━━ DATA FOR REVIEW ━━

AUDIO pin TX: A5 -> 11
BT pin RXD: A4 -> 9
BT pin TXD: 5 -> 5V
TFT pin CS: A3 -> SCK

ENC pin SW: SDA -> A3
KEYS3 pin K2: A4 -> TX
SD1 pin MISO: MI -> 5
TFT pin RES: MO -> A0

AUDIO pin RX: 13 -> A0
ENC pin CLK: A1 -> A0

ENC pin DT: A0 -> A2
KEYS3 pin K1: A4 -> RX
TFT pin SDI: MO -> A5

━━━

● TASK STATEMENT:
The lines to set down, exactly and with both ends included, run from the one containing "BT pin TXD: 5 -> 5V" to the last line of the data above.

● YOUR RESPONSE:
BT pin TXD: 5 -> 5V
TFT pin CS: A3 -> SCK

ENC pin SW: SDA -> A3
KEYS3 pin K2: A4 -> TX
SD1 pin MISO: MI -> 5
TFT pin RES: MO -> A0

AUDIO pin RX: 13 -> A0
ENC pin CLK: A1 -> A0

ENC pin DT: A0 -> A2
KEYS3 pin K1: A4 -> RX
TFT pin SDI: MO -> A5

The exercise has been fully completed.